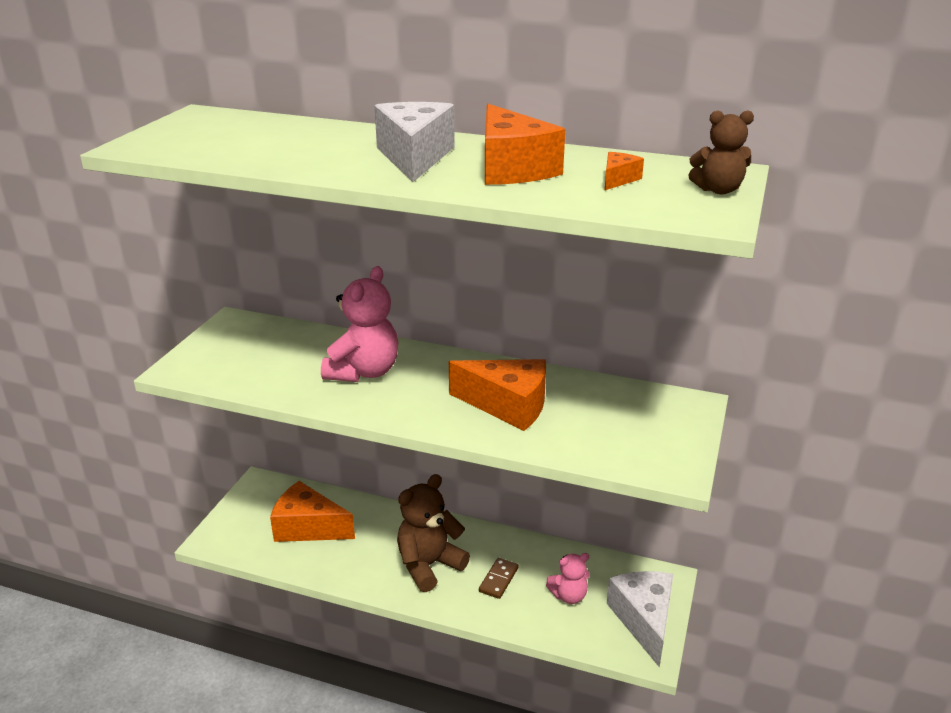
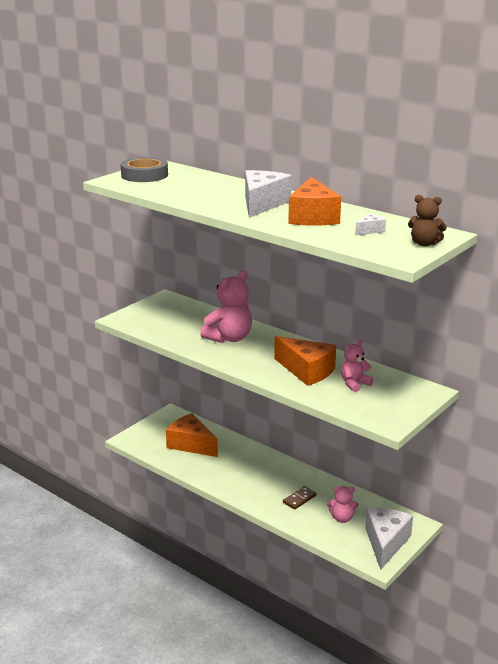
camera: 20 degrees right, 5 degrees down
(184, 132) = (144, 175): none -> grey tape
(429, 565) = (258, 481): brown teddy bear -> none
(587, 414) = (354, 384): none -> pink teddy bear
(618, 179) = (370, 230): orange cheese -> white cheese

#### WORK TO COMPLETE:
Search the entries for the word "bear" and pick out every line that holds it.

#### WRITTEN RESPONSE:
(429, 565) = (258, 481): brown teddy bear -> none
(587, 414) = (354, 384): none -> pink teddy bear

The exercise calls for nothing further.